WORK ITEM: Within the entries below, every line containing "purple" is to be copied.

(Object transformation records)
*-*-*
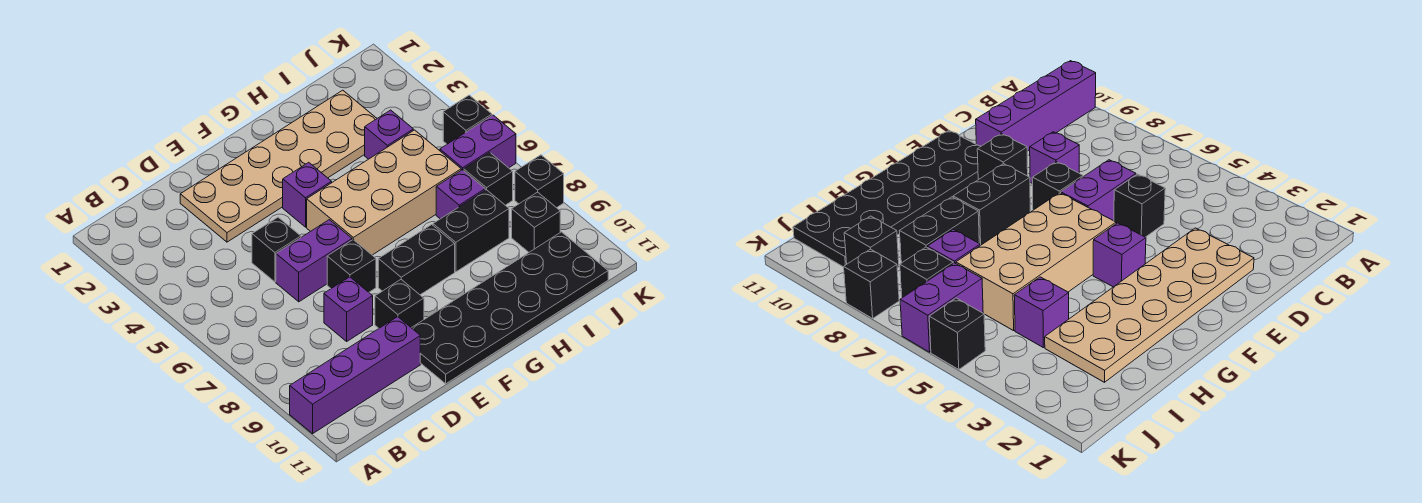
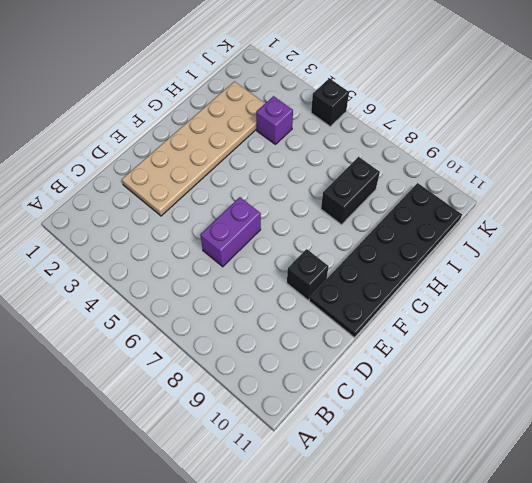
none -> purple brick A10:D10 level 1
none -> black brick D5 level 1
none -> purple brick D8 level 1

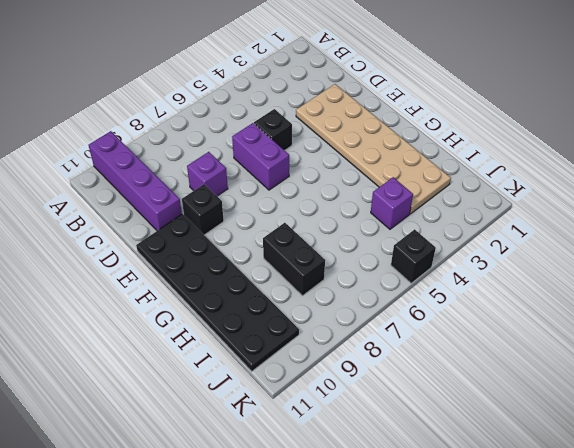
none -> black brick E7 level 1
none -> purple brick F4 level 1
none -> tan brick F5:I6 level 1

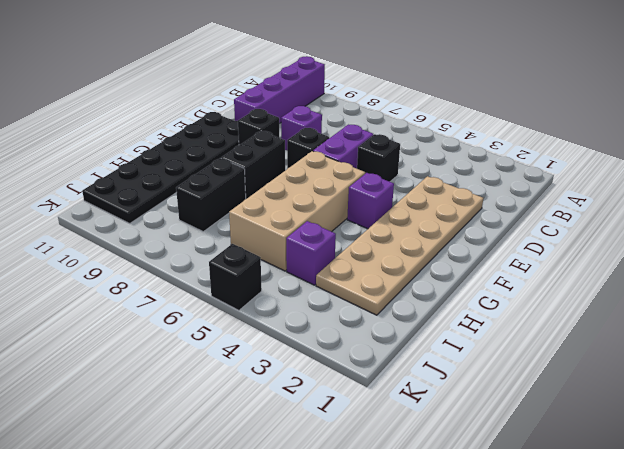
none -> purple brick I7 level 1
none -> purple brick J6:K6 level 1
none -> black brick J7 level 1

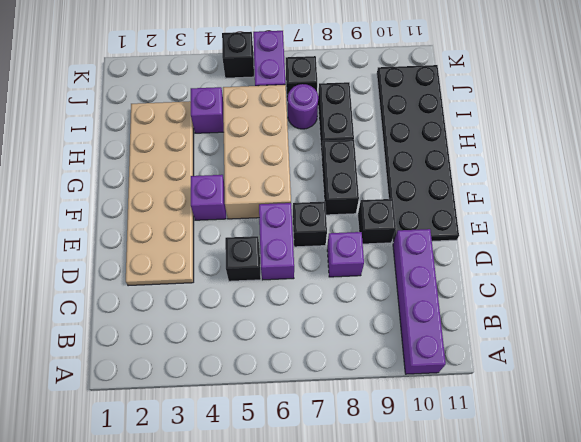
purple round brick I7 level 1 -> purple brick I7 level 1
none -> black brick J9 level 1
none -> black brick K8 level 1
*-*-*
EXERCISE RESPONSE:
none -> purple brick A10:D10 level 1
none -> purple brick D8 level 1
none -> purple brick F4 level 1
none -> purple brick I7 level 1
none -> purple brick J6:K6 level 1
purple round brick I7 level 1 -> purple brick I7 level 1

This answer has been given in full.